● RECORDS FOR THE EXERCISE
════════════════════
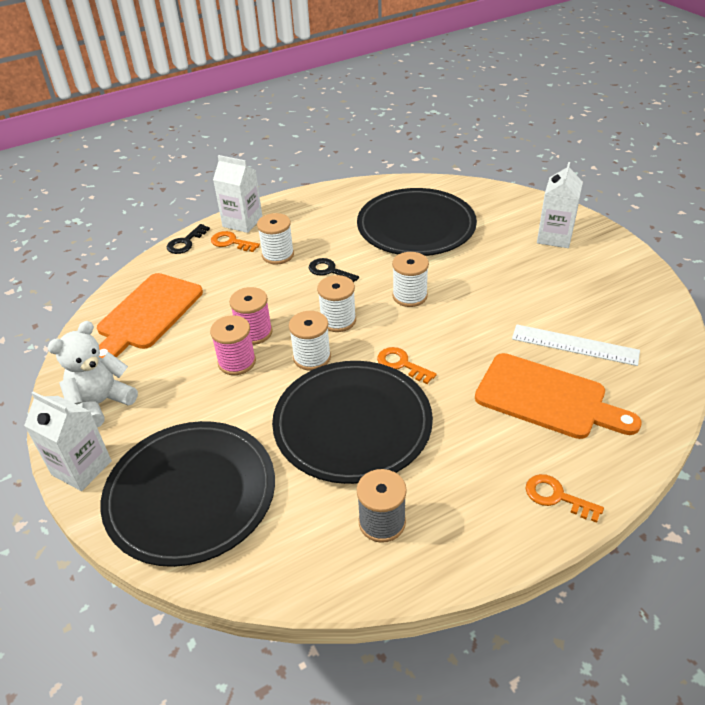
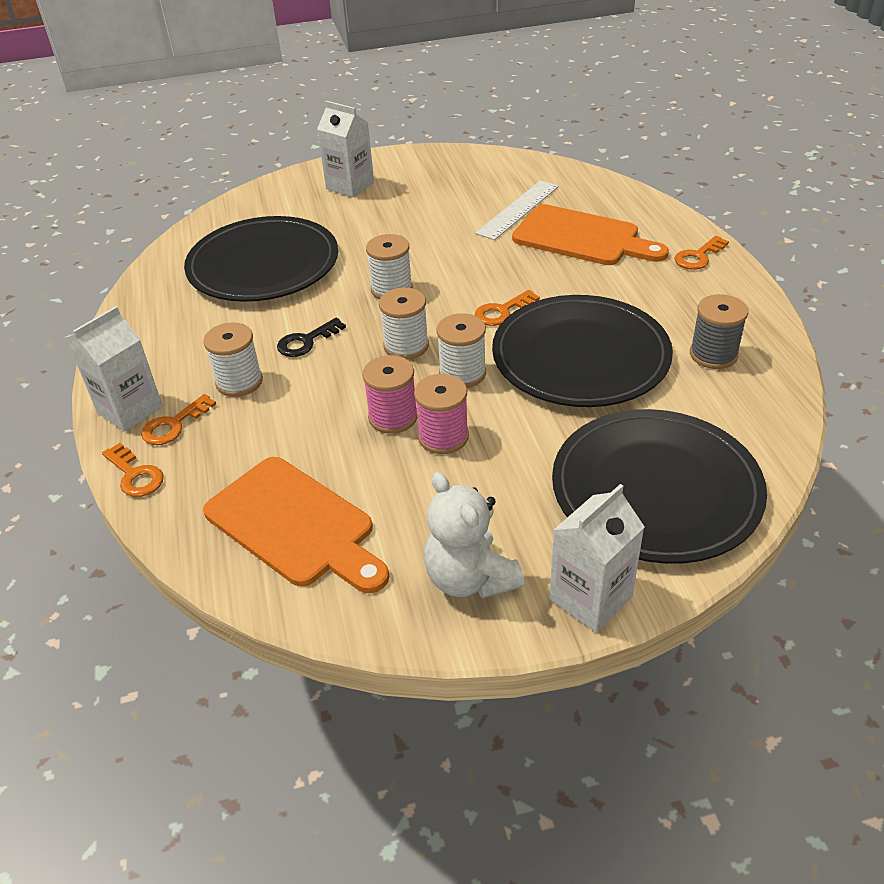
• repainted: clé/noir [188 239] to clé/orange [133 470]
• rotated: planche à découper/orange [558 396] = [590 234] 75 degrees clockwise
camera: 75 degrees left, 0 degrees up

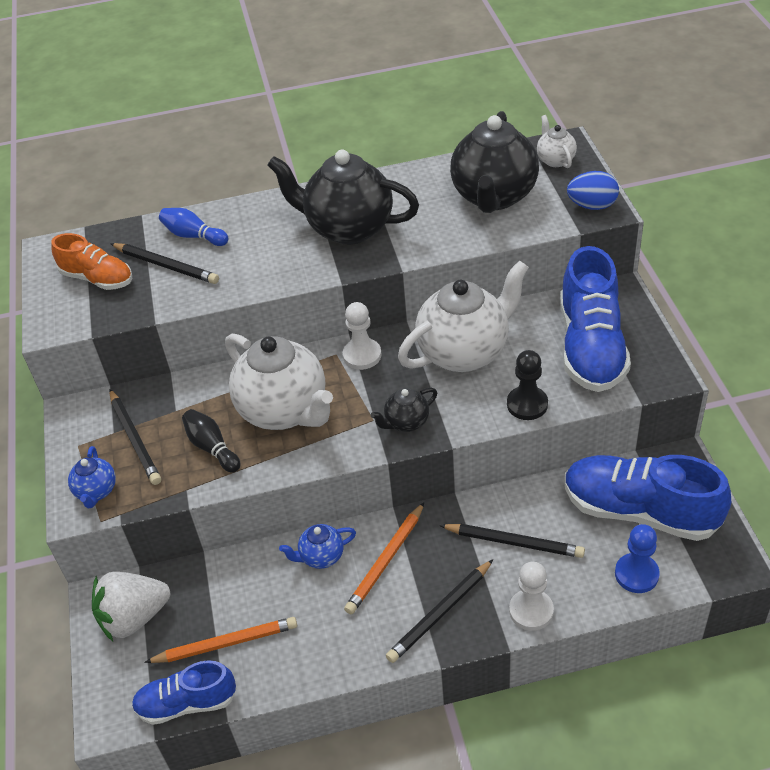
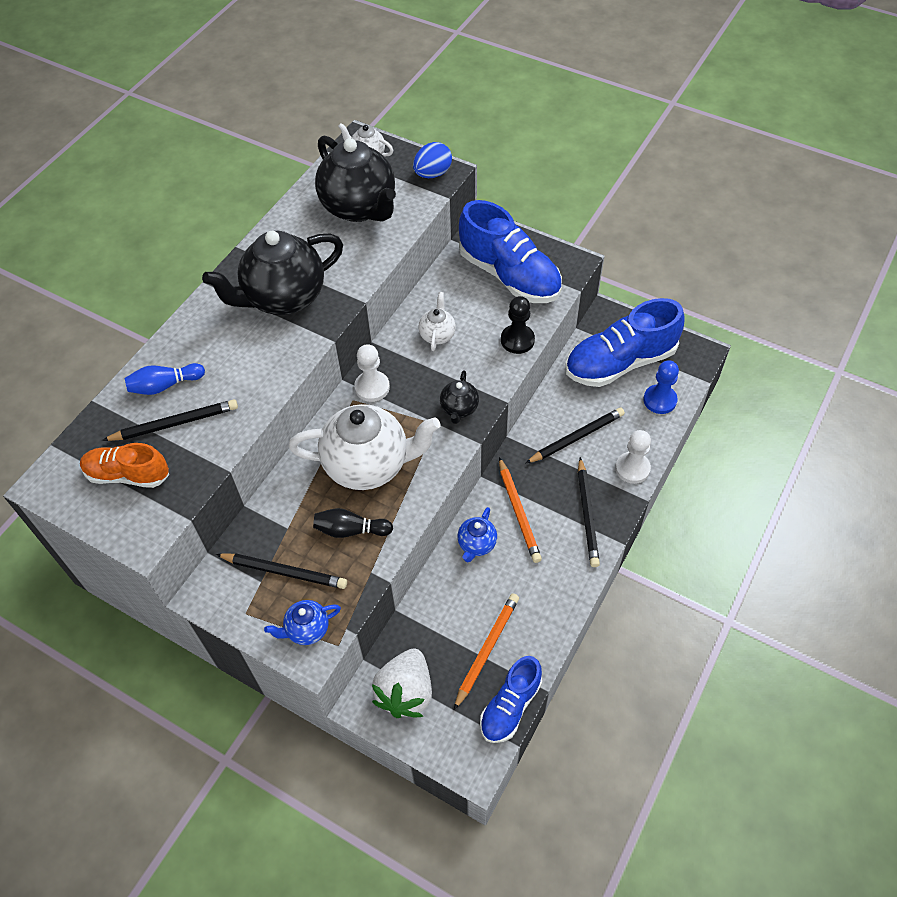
• rotated: chaussure/orange [91 261] = [124 465] 150 degrees counterclockwise
• scaled: théière/blanc [463 316] = [437 321] x0.47
• rotated: théière/bleu [92 477] = [302 622] 120 degrees clockwise
camera: 50 degrees left, 10 degrees up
════════════════════
● WORK REQUIRED
Repeat exactly, please: transcribe each entry and leave out the pictures.

● TASK RESPONSE
• repainted: clé/noir [188 239] to clé/orange [133 470]
• rotated: planche à découper/orange [558 396] = [590 234] 75 degrees clockwise
camera: 75 degrees left, 0 degrees up

• rotated: chaussure/orange [91 261] = [124 465] 150 degrees counterclockwise
• scaled: théière/blanc [463 316] = [437 321] x0.47
• rotated: théière/bleu [92 477] = [302 622] 120 degrees clockwise
camera: 50 degrees left, 10 degrees up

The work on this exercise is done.